- _Input for this task_:
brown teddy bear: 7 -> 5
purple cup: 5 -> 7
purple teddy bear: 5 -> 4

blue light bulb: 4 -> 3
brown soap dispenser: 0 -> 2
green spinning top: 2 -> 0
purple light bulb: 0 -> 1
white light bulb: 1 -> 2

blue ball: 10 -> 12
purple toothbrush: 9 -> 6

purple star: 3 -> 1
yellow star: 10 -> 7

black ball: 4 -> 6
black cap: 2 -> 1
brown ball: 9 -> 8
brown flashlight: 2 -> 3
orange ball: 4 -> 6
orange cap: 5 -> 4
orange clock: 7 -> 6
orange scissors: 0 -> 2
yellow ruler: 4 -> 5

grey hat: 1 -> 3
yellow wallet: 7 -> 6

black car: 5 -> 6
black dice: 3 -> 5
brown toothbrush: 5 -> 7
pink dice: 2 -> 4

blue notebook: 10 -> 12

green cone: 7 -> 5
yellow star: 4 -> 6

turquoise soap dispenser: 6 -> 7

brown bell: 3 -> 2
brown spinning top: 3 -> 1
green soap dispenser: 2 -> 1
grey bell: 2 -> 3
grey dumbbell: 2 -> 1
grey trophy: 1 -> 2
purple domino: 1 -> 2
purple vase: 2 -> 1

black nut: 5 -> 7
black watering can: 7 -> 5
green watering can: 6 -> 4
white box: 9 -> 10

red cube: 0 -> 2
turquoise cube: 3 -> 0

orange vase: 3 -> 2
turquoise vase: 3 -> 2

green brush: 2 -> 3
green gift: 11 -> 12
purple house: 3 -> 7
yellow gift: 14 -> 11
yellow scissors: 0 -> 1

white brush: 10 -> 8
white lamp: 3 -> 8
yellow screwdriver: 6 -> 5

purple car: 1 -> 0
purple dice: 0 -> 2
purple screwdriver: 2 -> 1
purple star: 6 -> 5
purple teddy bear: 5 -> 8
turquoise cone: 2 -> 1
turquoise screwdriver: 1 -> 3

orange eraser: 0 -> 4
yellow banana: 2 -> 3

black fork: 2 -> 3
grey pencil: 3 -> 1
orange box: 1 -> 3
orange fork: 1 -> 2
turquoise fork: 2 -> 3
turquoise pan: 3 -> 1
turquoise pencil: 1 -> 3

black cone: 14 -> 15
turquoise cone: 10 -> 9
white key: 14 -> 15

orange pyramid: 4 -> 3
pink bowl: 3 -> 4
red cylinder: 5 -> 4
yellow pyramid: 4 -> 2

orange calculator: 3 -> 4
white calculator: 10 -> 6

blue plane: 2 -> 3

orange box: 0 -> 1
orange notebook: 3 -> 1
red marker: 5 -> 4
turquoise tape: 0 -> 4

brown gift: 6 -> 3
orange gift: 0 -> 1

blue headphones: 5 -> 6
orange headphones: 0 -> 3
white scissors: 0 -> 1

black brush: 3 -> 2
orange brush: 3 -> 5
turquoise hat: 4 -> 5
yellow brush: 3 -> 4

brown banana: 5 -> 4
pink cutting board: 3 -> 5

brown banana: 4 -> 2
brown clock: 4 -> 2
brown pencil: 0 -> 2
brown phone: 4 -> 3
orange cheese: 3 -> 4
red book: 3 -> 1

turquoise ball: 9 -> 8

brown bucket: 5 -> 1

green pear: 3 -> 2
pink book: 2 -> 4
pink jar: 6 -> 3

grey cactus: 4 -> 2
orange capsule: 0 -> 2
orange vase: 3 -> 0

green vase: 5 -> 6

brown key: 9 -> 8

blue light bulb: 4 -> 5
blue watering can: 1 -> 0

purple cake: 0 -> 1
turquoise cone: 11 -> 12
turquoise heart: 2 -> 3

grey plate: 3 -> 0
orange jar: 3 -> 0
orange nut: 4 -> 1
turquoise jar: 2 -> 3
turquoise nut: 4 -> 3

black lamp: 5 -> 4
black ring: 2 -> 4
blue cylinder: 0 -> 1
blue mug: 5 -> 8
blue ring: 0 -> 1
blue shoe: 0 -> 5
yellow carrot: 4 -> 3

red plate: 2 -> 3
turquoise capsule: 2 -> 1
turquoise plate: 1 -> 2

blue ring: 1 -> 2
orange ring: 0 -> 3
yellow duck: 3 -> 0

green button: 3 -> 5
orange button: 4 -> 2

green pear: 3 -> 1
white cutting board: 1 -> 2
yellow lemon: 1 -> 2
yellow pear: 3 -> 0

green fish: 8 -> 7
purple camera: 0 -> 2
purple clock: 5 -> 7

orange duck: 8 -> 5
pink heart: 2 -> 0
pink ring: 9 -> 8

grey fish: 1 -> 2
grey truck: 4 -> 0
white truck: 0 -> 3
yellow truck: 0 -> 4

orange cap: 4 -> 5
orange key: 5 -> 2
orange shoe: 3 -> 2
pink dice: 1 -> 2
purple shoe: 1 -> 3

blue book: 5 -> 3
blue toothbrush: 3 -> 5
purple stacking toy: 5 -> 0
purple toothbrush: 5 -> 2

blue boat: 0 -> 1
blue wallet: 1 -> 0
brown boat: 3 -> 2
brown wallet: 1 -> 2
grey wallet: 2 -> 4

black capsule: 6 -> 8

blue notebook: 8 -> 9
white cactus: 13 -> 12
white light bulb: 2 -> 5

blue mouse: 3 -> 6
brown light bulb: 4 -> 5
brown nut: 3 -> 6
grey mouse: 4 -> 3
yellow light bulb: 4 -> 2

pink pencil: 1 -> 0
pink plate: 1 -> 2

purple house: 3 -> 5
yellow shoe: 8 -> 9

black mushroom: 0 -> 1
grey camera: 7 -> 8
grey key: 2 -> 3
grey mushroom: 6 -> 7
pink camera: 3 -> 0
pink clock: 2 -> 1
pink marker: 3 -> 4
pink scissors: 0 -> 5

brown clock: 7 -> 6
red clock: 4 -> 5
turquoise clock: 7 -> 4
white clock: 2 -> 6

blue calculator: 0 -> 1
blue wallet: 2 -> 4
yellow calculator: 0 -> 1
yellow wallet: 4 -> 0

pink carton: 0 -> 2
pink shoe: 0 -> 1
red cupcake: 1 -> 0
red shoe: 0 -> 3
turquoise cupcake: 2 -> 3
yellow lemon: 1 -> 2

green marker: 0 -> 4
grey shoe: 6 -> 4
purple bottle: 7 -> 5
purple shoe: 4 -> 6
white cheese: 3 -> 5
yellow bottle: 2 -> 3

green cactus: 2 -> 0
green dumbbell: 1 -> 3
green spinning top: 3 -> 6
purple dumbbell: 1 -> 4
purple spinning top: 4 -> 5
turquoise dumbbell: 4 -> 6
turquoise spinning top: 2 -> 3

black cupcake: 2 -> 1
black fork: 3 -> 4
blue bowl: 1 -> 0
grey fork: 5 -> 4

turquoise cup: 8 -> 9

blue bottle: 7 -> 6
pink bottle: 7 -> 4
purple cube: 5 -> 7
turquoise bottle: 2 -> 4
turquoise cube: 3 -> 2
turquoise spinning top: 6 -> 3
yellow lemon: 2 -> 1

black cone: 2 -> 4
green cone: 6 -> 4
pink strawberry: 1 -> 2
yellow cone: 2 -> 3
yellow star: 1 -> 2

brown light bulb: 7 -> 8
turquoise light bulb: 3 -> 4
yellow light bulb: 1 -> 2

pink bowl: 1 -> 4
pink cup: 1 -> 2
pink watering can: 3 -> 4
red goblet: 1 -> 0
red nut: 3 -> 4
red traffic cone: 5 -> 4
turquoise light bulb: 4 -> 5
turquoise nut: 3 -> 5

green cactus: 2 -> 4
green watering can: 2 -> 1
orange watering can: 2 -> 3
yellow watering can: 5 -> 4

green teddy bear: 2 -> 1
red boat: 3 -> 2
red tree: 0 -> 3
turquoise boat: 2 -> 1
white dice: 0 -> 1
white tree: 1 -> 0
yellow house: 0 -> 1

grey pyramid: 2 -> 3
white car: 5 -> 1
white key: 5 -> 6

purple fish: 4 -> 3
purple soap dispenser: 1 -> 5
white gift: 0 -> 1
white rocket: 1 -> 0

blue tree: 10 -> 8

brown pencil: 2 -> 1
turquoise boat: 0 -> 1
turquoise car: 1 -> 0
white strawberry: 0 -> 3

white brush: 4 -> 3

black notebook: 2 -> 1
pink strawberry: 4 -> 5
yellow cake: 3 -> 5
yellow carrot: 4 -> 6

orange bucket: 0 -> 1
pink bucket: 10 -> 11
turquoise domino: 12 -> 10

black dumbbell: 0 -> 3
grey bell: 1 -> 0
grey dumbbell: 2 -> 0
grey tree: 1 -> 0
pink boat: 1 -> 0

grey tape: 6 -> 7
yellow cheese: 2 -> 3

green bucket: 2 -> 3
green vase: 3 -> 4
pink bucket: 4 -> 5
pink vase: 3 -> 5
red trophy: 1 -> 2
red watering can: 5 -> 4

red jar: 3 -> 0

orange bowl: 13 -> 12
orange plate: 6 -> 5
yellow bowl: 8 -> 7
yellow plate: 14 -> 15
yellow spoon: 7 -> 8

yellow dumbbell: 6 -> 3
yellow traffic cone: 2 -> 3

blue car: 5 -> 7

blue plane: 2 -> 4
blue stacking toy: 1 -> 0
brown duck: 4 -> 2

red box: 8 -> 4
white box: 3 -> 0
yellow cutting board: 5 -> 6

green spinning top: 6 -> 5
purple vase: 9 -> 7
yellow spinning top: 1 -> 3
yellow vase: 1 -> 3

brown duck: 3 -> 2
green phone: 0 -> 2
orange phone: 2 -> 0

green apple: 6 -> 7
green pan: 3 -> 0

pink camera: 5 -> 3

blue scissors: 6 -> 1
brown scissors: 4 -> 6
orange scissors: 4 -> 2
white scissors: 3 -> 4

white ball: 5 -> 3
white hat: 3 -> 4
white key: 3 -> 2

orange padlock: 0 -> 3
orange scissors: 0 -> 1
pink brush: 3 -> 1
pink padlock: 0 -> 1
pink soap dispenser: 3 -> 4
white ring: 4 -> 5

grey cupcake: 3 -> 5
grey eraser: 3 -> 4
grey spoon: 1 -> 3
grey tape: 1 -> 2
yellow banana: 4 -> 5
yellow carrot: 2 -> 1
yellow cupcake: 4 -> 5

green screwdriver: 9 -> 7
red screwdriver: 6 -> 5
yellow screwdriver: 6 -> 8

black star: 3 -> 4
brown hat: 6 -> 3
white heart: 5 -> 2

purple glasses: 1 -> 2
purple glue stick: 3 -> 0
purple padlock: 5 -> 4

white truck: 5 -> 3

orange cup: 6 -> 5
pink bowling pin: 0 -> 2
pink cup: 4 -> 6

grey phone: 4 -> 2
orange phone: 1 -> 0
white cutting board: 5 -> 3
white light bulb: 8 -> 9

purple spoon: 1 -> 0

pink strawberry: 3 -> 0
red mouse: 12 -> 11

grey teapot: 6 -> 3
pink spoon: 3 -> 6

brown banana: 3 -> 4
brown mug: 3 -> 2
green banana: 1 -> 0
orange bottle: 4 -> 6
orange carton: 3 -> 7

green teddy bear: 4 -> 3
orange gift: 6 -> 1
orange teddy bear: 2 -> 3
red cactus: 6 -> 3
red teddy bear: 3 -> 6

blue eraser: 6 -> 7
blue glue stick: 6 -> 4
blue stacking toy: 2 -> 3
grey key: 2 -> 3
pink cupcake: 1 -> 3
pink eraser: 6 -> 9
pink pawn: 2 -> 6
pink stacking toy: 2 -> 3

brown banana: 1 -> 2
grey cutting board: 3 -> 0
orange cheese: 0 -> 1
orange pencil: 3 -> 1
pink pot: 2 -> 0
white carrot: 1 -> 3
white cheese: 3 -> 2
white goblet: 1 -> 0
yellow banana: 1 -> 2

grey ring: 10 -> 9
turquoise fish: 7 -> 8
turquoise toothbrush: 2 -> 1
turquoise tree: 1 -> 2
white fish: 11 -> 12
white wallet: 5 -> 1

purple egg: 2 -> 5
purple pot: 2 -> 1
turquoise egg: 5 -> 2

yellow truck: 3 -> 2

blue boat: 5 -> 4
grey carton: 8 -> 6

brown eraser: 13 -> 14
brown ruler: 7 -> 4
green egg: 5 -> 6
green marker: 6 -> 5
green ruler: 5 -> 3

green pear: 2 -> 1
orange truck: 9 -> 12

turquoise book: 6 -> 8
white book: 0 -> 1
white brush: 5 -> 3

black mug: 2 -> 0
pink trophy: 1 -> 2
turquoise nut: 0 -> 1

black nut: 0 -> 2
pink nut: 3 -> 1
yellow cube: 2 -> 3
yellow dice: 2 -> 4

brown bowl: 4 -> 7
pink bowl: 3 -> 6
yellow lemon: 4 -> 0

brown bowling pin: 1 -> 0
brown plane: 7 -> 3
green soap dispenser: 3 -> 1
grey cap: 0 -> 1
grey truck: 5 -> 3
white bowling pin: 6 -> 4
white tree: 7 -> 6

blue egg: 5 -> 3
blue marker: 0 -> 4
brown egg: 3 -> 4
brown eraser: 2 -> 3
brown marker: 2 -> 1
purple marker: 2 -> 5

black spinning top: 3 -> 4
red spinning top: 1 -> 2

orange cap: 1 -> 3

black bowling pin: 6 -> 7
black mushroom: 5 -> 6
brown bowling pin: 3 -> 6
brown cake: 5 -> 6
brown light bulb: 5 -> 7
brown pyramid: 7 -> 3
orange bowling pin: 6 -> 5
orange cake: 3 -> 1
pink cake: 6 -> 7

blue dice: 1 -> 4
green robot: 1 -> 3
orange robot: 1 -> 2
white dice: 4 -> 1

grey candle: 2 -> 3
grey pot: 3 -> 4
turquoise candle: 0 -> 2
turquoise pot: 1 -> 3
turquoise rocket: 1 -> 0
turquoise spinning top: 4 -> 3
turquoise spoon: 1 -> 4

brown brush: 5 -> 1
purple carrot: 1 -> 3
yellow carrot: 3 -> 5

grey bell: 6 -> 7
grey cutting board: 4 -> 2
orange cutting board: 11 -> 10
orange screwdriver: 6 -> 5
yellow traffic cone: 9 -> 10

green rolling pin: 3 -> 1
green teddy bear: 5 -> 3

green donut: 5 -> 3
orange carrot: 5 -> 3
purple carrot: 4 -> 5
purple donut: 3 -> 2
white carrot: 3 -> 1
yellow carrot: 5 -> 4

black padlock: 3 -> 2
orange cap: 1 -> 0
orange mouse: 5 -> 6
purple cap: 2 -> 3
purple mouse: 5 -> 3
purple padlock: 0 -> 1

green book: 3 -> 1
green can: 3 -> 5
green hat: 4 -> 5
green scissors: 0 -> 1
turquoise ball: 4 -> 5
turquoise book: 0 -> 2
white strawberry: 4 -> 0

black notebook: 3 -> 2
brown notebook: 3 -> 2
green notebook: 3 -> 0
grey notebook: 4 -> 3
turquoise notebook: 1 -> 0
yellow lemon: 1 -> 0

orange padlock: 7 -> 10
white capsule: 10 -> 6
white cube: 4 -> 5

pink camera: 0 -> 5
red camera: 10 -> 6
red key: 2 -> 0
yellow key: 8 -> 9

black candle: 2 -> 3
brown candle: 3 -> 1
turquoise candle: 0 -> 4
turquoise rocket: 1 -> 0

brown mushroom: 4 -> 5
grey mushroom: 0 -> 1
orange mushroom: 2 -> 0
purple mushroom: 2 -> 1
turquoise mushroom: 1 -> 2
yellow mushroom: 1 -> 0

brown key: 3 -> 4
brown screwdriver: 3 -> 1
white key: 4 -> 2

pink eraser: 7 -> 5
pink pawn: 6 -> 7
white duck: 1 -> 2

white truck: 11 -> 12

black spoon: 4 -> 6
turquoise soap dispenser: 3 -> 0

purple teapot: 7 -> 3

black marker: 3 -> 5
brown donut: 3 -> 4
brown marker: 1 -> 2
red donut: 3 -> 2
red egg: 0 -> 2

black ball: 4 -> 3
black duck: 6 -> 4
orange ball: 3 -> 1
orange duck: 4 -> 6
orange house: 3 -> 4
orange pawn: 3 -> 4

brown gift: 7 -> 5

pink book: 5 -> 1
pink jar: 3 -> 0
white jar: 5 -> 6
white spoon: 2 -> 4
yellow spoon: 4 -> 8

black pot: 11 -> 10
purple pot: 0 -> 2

- _To do_: Among the lines above, repeat exactly those from the line with "turquoise cup: 8 -> 9" to the line with "pink strawberry: 1 -> 2", counting both ends.

- _Exercise response_:
turquoise cup: 8 -> 9

blue bottle: 7 -> 6
pink bottle: 7 -> 4
purple cube: 5 -> 7
turquoise bottle: 2 -> 4
turquoise cube: 3 -> 2
turquoise spinning top: 6 -> 3
yellow lemon: 2 -> 1

black cone: 2 -> 4
green cone: 6 -> 4
pink strawberry: 1 -> 2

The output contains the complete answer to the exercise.